** WHAT THE EXERCISE ASKS **
Below is a listing to repeat exactly, with its pictures left out.

[DATA SEGMENT — start]

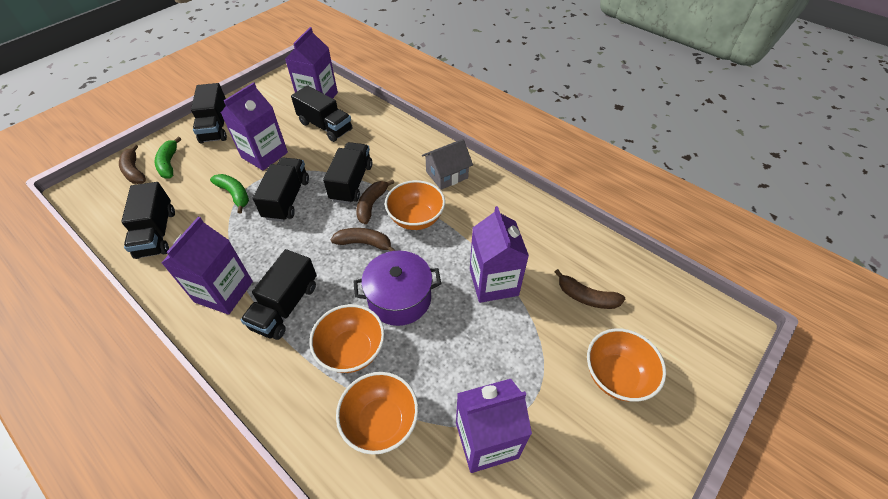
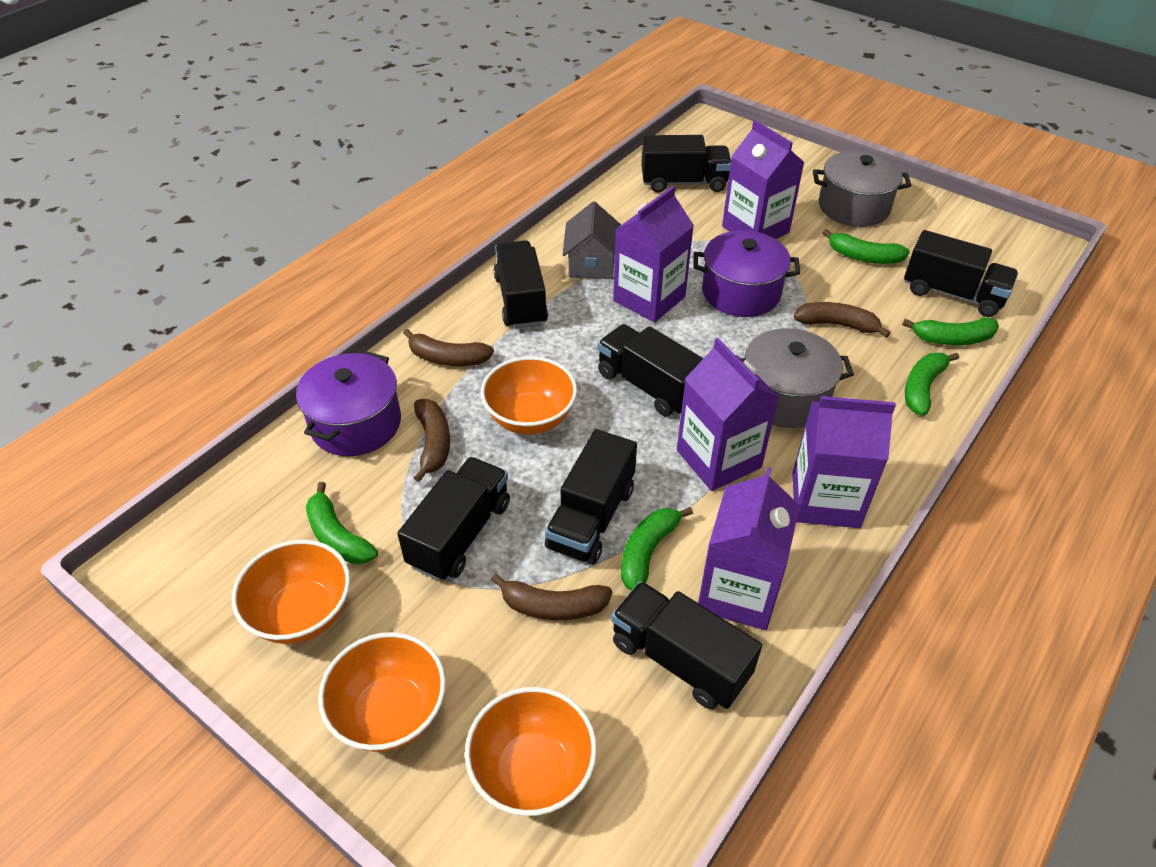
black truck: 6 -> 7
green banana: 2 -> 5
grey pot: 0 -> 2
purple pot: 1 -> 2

[DATA SEGMENT — finish]

** RESPONSE TO THIS EXERCISE **
black truck: 6 -> 7
green banana: 2 -> 5
grey pot: 0 -> 2
purple pot: 1 -> 2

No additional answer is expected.